## Problem to work on
Return exactly the lines from the "SD pin SCK: 9 -> 3" line through the last line of the entries below. Include no pictures.

------------------------------------------------

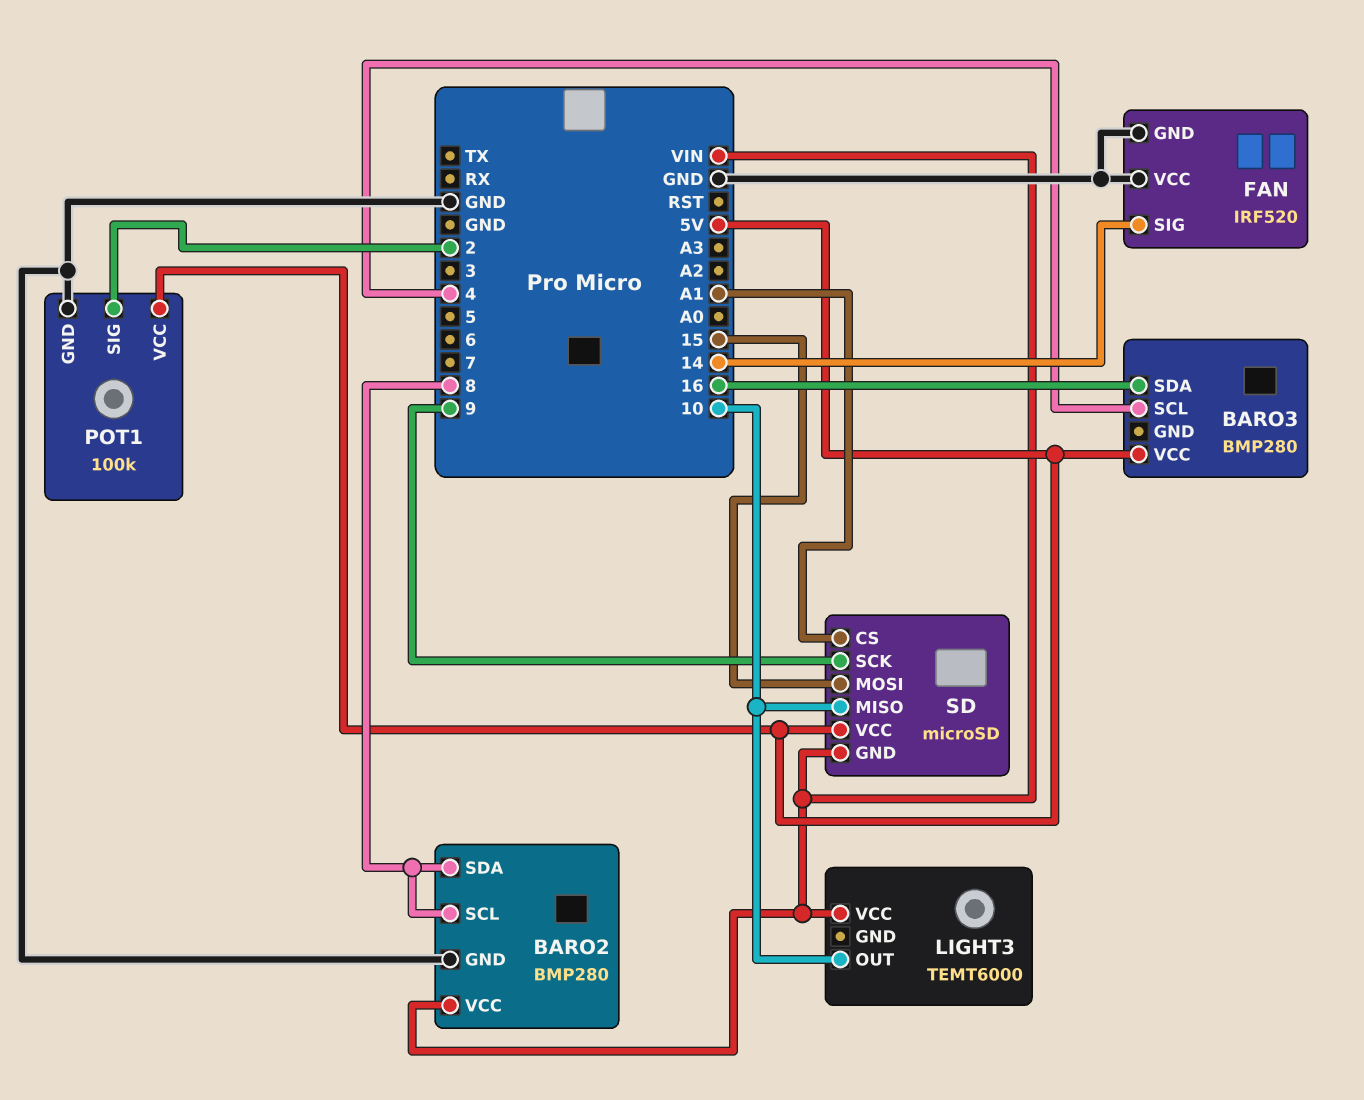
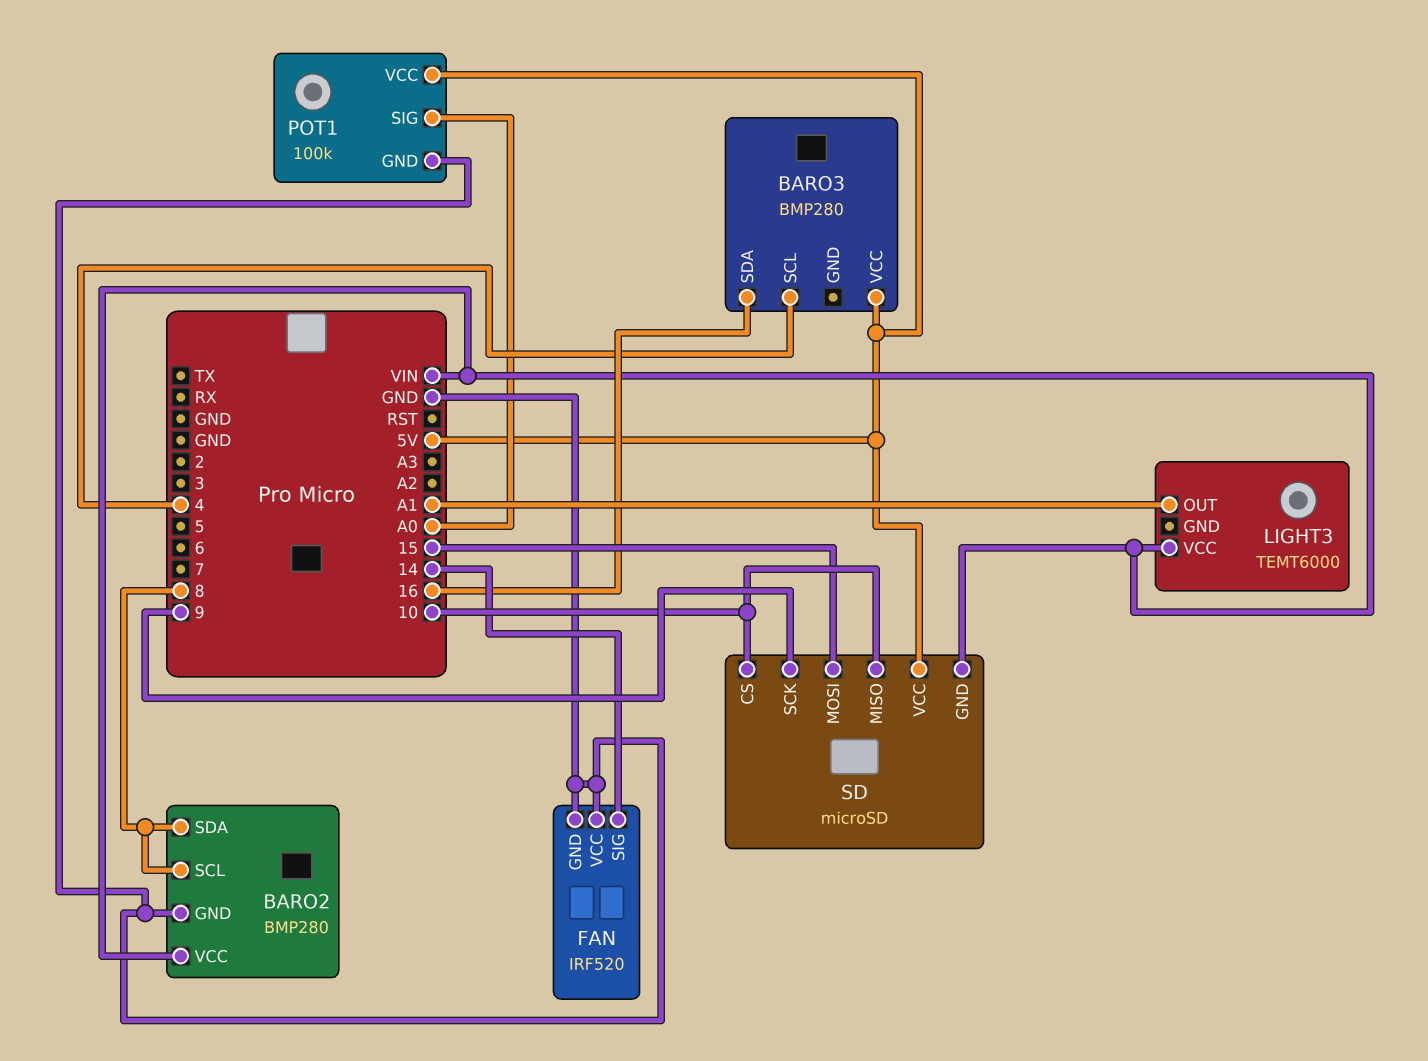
LIGHT3 pin OUT: 10 -> A1
POT1 pin SIG: 2 -> A0
SD pin CS: A1 -> 10

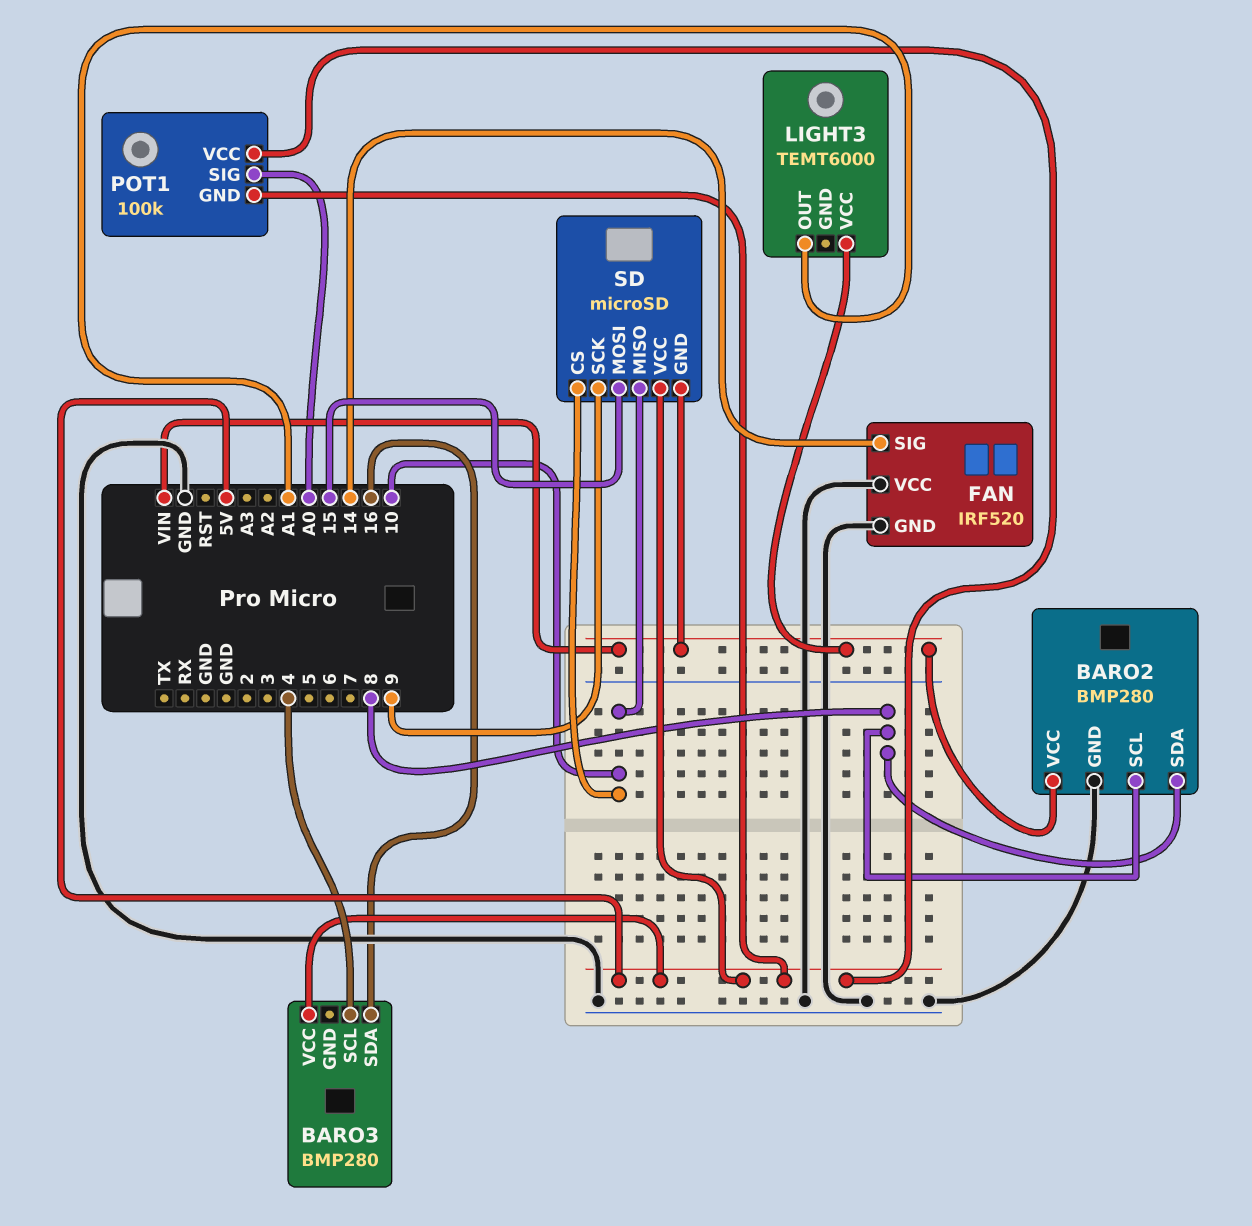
POT1 pin GND: GND -> 5V

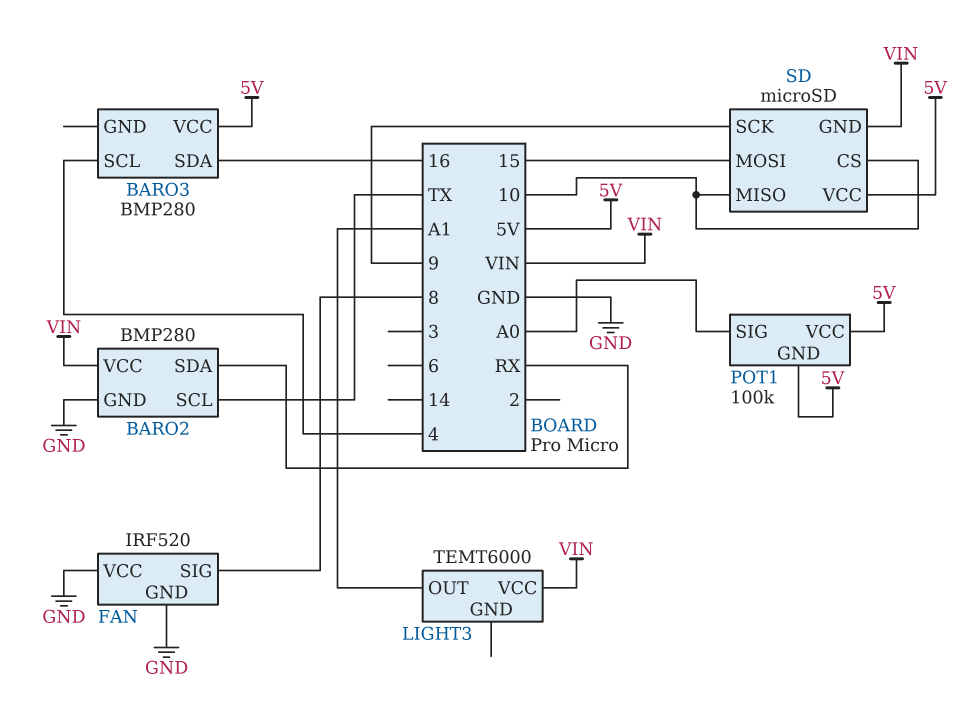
BARO2 pin SCL: 8 -> TX
BARO2 pin SDA: 8 -> RX
FAN pin SIG: 14 -> 8

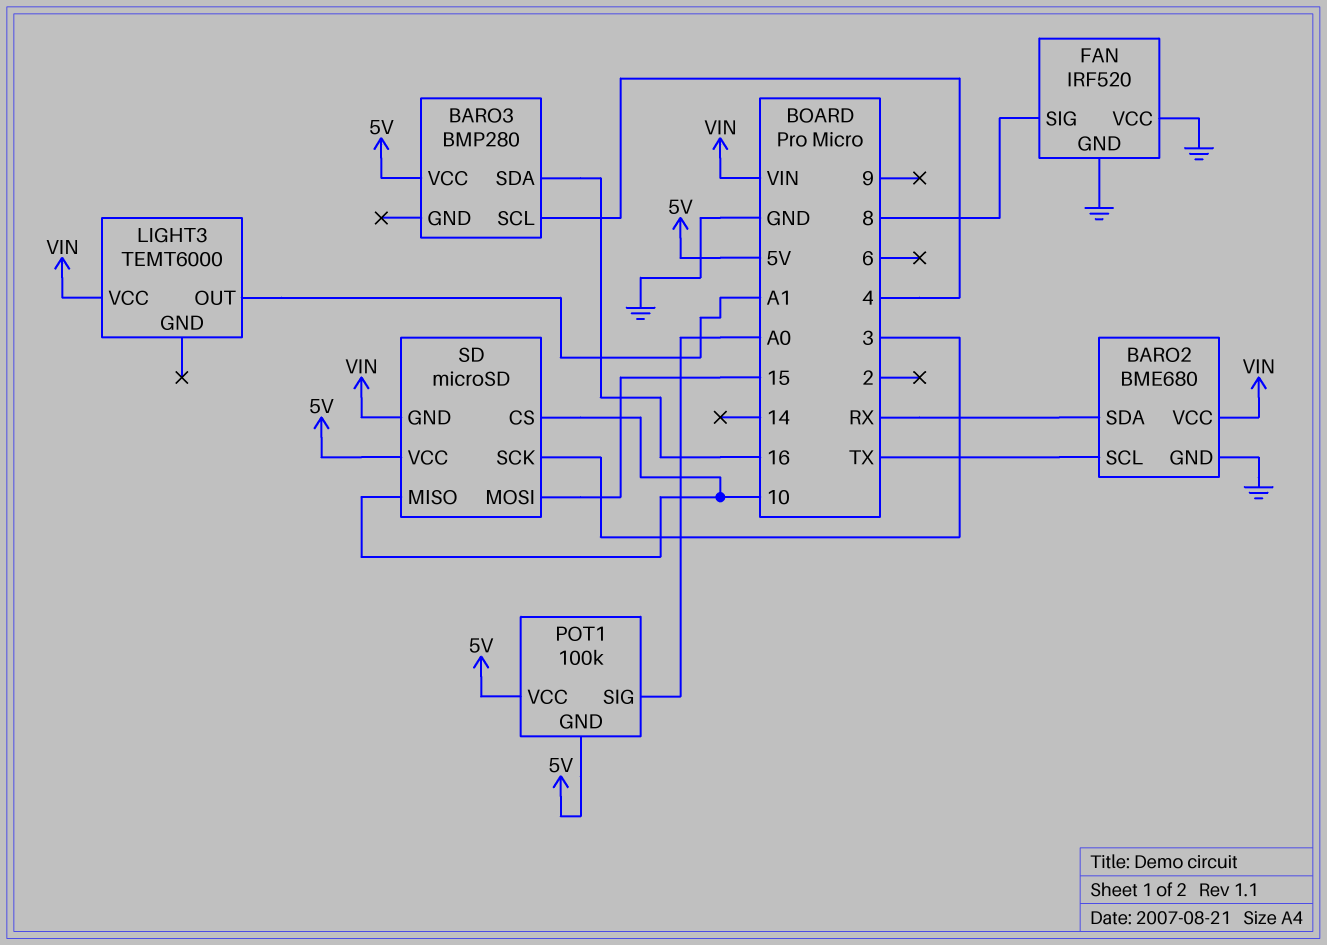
BARO2: BMP280 -> BME680
SD pin SCK: 9 -> 3

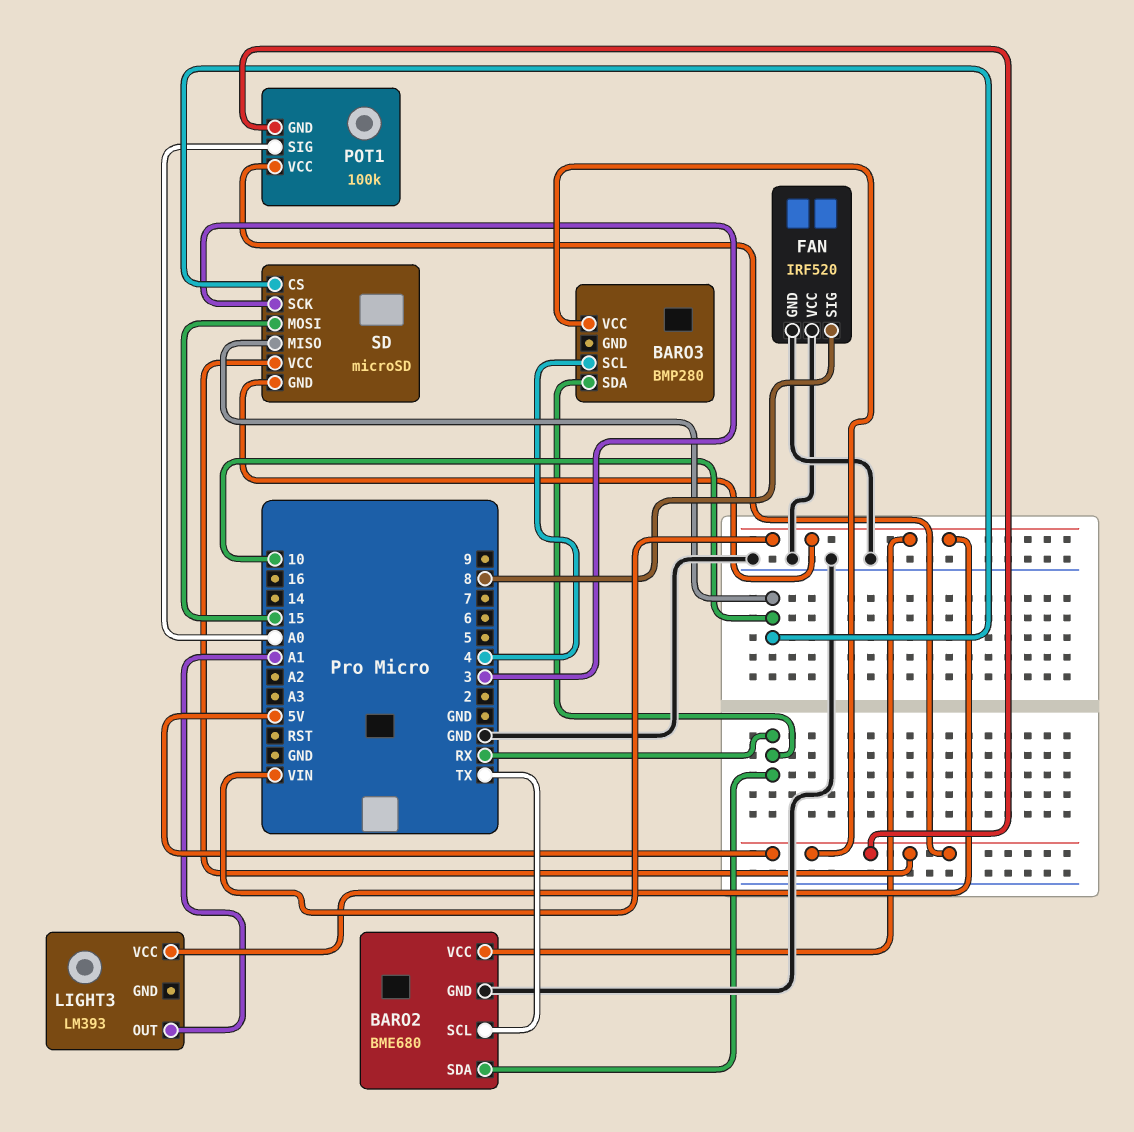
BARO3 pin SDA: 16 -> RX
LIGHT3: TEMT6000 -> LM393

------------------------------------------------

## Exercise response
SD pin SCK: 9 -> 3

BARO3 pin SDA: 16 -> RX
LIGHT3: TEMT6000 -> LM393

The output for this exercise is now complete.